BEGIN DATA LISTING

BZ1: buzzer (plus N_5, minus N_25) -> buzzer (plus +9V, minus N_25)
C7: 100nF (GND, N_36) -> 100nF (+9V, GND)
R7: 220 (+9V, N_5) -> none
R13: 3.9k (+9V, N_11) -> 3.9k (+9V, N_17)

END DATA LISTING
BEGIN DATA LISTING

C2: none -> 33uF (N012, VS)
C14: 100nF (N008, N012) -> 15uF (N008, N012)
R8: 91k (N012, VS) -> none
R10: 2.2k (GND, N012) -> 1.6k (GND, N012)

END DATA LISTING

WHAT IS REQUIRED:
Begin at the line above that has "C2: none -> 33uF (N012, VS)" and stop after the line that has "R10: 2.2k (GND, N012) -> 1.6k (GND, N012)", copying each line exactly and adding nothing else.

SOLUTION TO THIS EXERCISE:
C2: none -> 33uF (N012, VS)
C14: 100nF (N008, N012) -> 15uF (N008, N012)
R8: 91k (N012, VS) -> none
R10: 2.2k (GND, N012) -> 1.6k (GND, N012)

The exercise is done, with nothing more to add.